THE PROBLEM. Give back a single figure: the number of lines in the entries below that contain "brown".

Object correspondence data
──────────
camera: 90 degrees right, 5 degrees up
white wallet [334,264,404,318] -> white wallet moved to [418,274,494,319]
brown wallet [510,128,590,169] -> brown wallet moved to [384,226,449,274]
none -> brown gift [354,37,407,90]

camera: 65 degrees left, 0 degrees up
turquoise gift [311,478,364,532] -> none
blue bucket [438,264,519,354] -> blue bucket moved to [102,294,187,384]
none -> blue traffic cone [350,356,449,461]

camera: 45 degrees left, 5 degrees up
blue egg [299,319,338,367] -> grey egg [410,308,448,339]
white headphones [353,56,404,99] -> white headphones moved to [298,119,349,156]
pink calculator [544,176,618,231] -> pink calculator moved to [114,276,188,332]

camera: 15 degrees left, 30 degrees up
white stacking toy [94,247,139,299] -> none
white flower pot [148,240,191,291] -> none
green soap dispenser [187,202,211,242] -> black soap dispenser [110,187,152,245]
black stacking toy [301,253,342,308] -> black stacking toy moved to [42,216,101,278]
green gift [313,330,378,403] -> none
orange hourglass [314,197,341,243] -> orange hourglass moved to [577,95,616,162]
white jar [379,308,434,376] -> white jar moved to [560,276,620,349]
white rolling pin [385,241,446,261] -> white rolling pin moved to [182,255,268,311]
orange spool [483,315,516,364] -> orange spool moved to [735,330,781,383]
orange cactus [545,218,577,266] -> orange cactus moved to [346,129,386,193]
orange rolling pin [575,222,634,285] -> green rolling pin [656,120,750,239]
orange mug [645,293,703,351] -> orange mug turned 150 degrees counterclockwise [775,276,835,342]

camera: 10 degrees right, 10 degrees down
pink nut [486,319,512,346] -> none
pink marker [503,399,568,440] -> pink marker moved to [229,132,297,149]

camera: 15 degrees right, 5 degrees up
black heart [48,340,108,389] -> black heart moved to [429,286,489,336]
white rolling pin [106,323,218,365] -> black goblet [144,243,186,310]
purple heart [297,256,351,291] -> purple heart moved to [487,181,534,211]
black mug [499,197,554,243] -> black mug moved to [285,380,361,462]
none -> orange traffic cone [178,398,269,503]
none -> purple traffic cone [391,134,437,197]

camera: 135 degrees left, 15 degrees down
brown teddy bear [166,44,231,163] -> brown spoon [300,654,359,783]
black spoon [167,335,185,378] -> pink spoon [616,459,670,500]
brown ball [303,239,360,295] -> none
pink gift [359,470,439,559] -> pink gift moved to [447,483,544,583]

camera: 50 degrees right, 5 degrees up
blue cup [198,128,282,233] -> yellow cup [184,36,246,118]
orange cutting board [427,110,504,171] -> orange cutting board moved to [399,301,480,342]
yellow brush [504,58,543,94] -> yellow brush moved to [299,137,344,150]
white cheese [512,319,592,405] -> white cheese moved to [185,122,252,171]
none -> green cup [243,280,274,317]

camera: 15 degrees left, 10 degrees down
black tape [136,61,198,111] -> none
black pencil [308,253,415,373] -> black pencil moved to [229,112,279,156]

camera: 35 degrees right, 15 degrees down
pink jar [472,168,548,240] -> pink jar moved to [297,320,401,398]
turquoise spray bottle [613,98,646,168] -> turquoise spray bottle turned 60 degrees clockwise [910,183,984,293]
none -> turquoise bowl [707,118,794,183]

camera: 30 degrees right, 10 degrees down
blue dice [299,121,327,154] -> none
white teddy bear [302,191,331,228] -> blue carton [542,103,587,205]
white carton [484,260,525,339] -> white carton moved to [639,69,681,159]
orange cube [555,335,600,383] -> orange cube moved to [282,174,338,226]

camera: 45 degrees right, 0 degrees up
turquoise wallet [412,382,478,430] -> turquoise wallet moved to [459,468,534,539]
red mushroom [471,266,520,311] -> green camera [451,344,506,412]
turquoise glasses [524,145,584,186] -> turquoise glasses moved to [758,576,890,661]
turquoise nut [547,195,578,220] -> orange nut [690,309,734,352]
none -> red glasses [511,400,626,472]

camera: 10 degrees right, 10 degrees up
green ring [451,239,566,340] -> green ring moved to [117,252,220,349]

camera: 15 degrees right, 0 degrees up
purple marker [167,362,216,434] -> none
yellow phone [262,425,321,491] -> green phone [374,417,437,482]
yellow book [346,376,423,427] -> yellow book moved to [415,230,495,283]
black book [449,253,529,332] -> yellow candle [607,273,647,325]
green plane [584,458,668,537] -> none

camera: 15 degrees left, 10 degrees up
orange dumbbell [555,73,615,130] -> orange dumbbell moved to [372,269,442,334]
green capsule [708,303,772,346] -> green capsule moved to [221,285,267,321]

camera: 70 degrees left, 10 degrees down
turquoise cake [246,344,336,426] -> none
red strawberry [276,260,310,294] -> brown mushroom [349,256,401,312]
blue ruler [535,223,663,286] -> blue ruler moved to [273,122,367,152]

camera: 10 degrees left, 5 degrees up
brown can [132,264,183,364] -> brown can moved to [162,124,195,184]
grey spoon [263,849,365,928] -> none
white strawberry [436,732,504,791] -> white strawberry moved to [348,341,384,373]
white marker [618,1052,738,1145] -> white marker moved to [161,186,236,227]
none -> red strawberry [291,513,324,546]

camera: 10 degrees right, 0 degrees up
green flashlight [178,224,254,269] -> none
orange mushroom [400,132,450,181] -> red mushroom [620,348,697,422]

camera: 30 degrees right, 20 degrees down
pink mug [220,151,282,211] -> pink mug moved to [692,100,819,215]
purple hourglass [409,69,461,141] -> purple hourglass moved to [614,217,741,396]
──────────
ANSWER TO THIS TASK. 6